→ ACTIVITY
In the records below, find the line that contains "pink_punokux at 148, 243, 50, 47, which" and the line that contains "Someone took away the yellow_zamese", then retype exactly those two lines and every line between them.

Stored records:
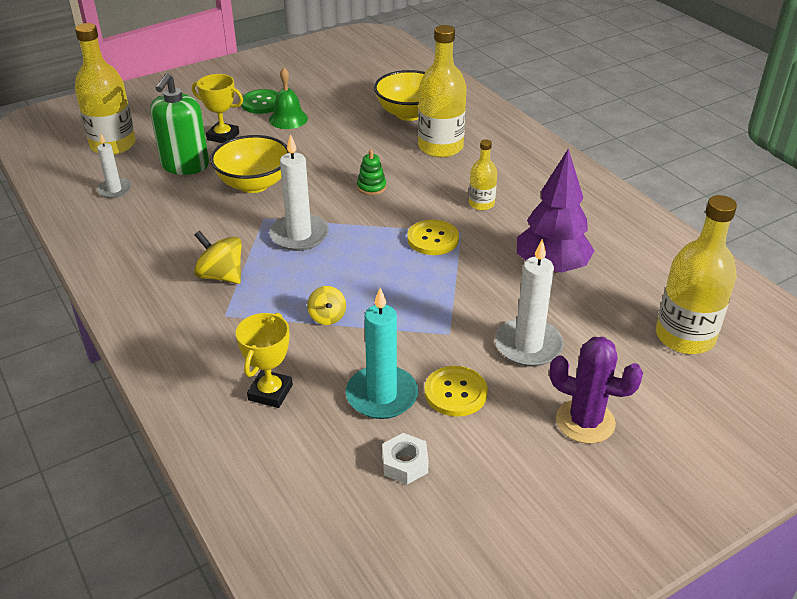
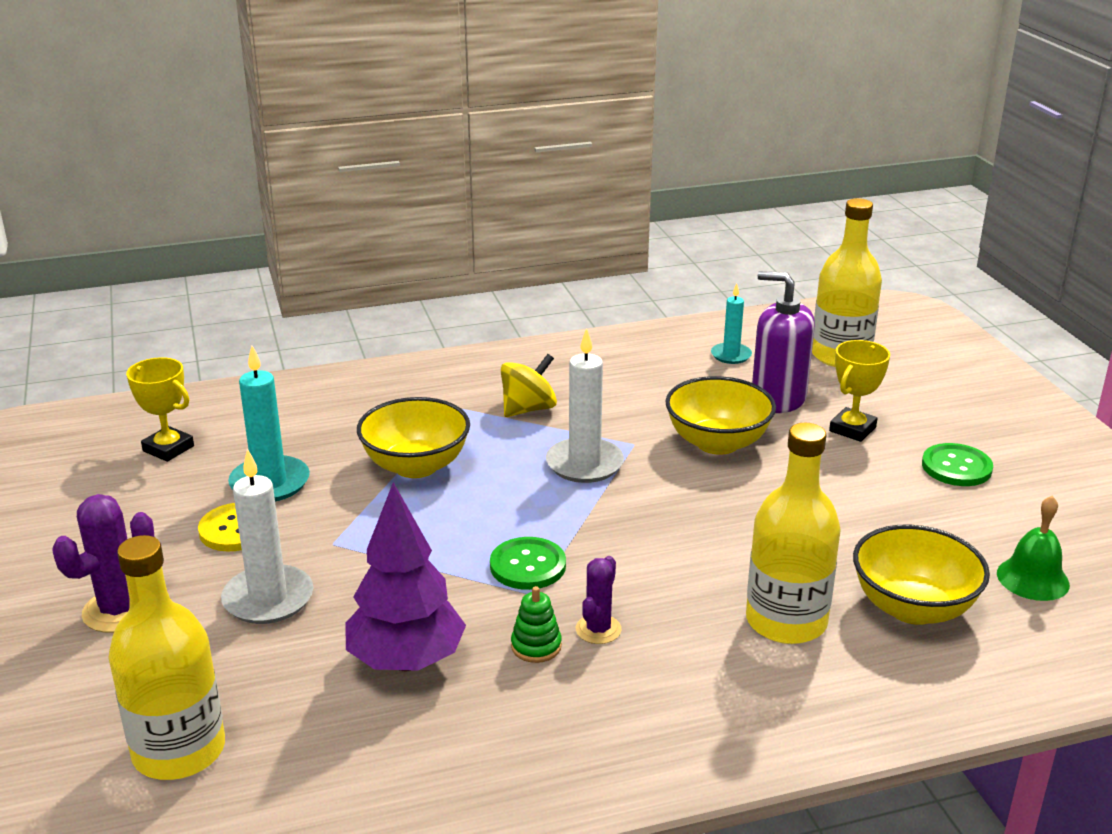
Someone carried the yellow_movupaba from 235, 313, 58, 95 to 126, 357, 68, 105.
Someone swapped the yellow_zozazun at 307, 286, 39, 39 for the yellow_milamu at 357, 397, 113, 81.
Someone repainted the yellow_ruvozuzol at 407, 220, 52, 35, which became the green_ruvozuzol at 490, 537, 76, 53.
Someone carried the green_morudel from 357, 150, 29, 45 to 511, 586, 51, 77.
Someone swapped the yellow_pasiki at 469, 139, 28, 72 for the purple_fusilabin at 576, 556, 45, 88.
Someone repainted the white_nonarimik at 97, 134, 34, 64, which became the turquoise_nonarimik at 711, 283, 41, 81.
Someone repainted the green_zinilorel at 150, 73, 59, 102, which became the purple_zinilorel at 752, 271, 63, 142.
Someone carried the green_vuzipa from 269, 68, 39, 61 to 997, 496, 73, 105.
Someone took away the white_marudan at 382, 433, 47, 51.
---
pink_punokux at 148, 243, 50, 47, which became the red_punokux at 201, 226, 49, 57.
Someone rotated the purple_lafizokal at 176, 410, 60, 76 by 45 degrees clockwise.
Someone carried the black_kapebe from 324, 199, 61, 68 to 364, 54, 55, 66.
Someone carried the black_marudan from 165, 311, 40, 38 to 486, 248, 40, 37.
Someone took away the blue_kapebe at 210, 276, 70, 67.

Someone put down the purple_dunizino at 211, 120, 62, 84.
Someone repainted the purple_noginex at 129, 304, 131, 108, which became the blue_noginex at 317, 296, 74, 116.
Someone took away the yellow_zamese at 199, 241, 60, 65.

→ WRITTEN RESPONSE
pink_punokux at 148, 243, 50, 47, which became the red_punokux at 201, 226, 49, 57.
Someone rotated the purple_lafizokal at 176, 410, 60, 76 by 45 degrees clockwise.
Someone carried the black_kapebe from 324, 199, 61, 68 to 364, 54, 55, 66.
Someone carried the black_marudan from 165, 311, 40, 38 to 486, 248, 40, 37.
Someone took away the blue_kapebe at 210, 276, 70, 67.

Someone put down the purple_dunizino at 211, 120, 62, 84.
Someone repainted the purple_noginex at 129, 304, 131, 108, which became the blue_noginex at 317, 296, 74, 116.
Someone took away the yellow_zamese at 199, 241, 60, 65.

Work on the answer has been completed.